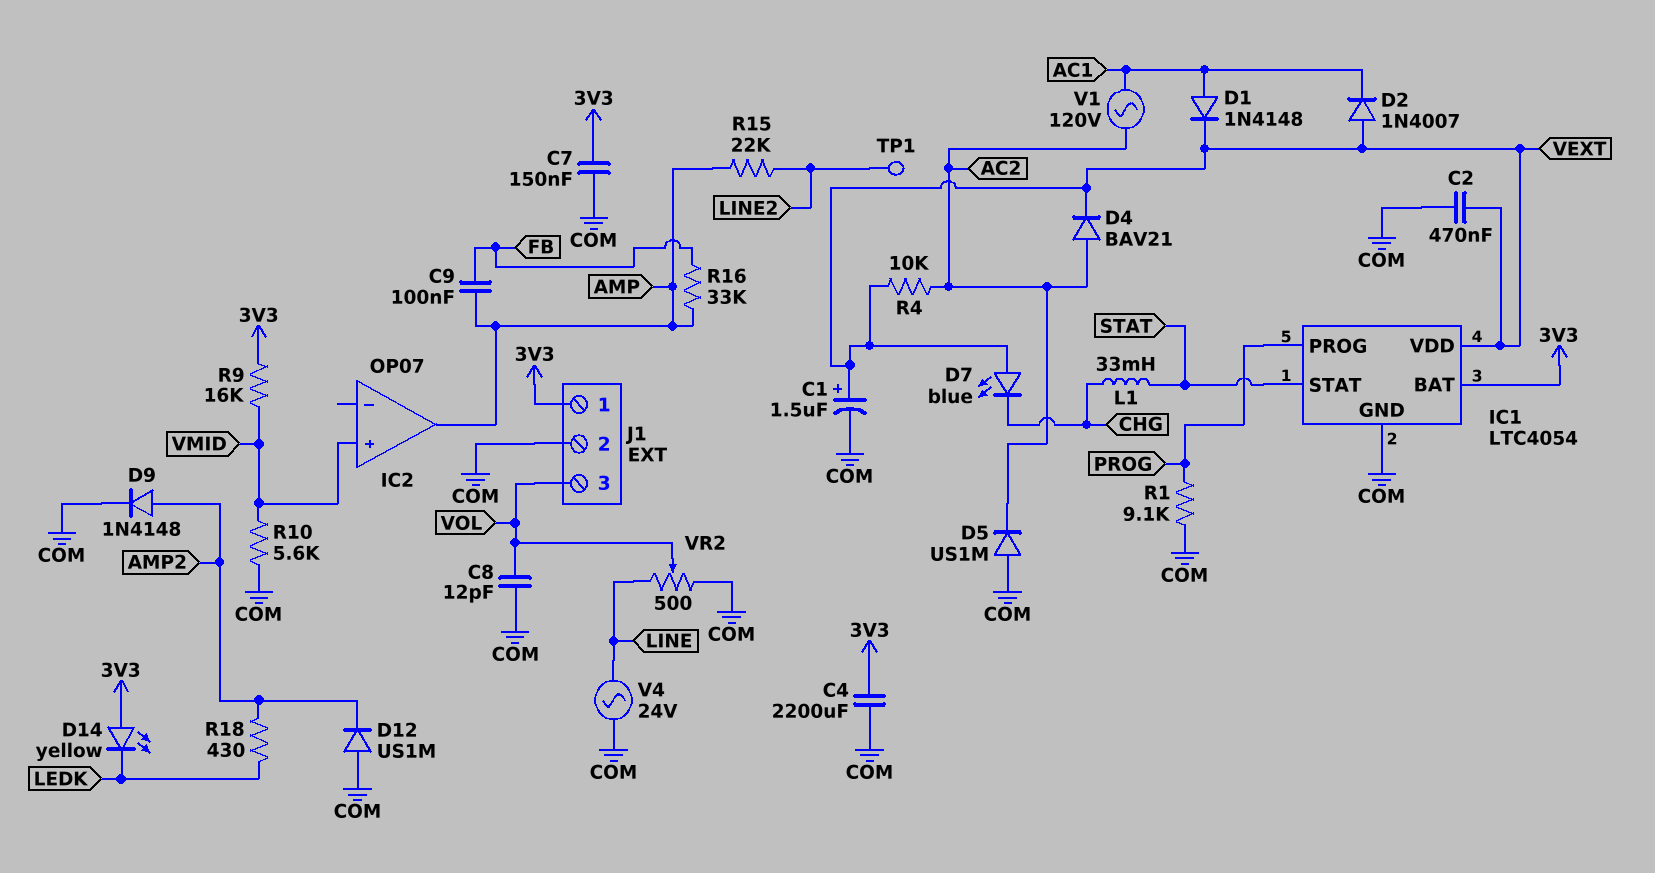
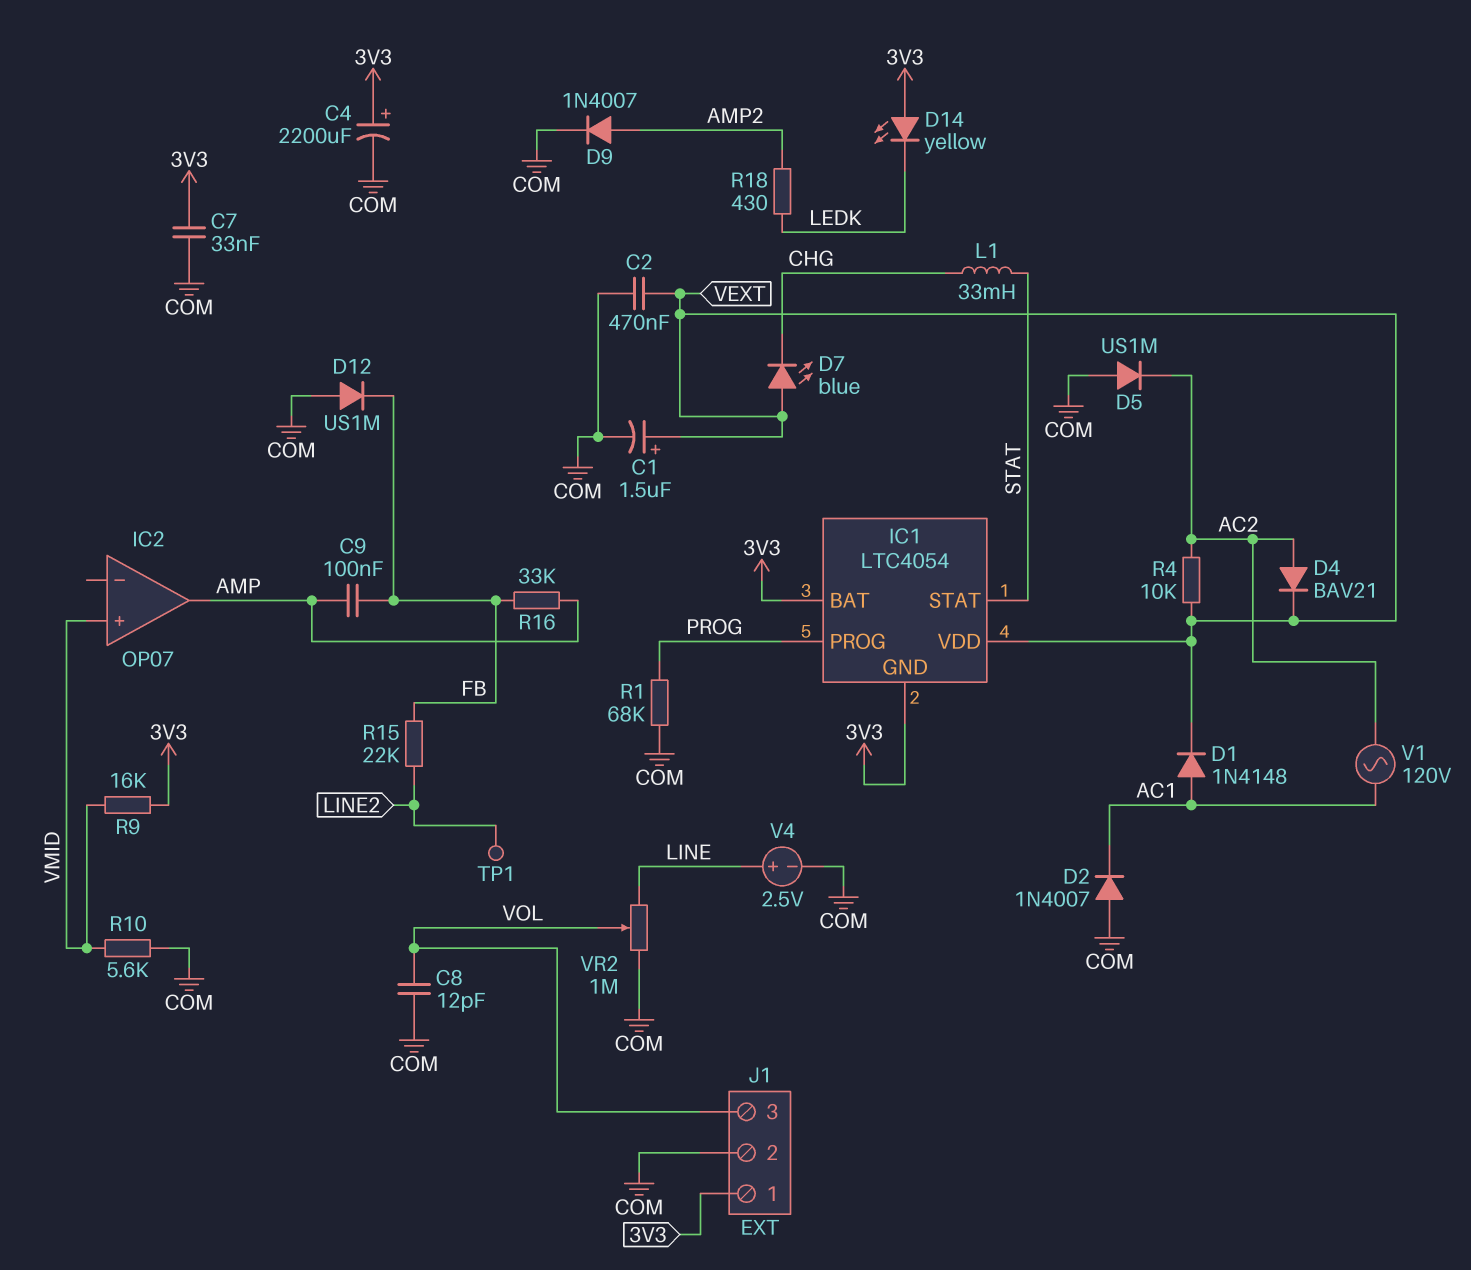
C4: 2200uF (3V3, COM) -> 2200uF (plus 3V3, minus COM)
C7: 150nF (3V3, COM) -> 33nF (3V3, COM)
D2: diode 1N4007 (A VEXT, K AC1) -> diode 1N4007 (A COM, K AC1)
D9: diode 1N4148 (A AMP2, K COM) -> diode 1N4007 (A AMP2, K COM)
D12: diode US1M (A COM, K AMP2) -> diode US1M (A COM, K FB)
IC1 pin GND: COM -> 3V3
R1: 9.1k (COM, PROG) -> 68k (COM, PROG)
R15: 22k (AMP, LINE2) -> 22k (FB, LINE2)
V4: AC 24V (COM, LINE) -> 2.5V (plus LINE, minus COM)
VR2: 500 (COM, LINE, wiper VOL) -> 1M (COM, LINE, wiper VOL)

▶ _YOUR ASSIGNMENT_: Each record above should be repeated exactly, please, without pictures.

▶ _PROBLEM SOLUTION_:
C4: 2200uF (3V3, COM) -> 2200uF (plus 3V3, minus COM)
C7: 150nF (3V3, COM) -> 33nF (3V3, COM)
D2: diode 1N4007 (A VEXT, K AC1) -> diode 1N4007 (A COM, K AC1)
D9: diode 1N4148 (A AMP2, K COM) -> diode 1N4007 (A AMP2, K COM)
D12: diode US1M (A COM, K AMP2) -> diode US1M (A COM, K FB)
IC1 pin GND: COM -> 3V3
R1: 9.1k (COM, PROG) -> 68k (COM, PROG)
R15: 22k (AMP, LINE2) -> 22k (FB, LINE2)
V4: AC 24V (COM, LINE) -> 2.5V (plus LINE, minus COM)
VR2: 500 (COM, LINE, wiper VOL) -> 1M (COM, LINE, wiper VOL)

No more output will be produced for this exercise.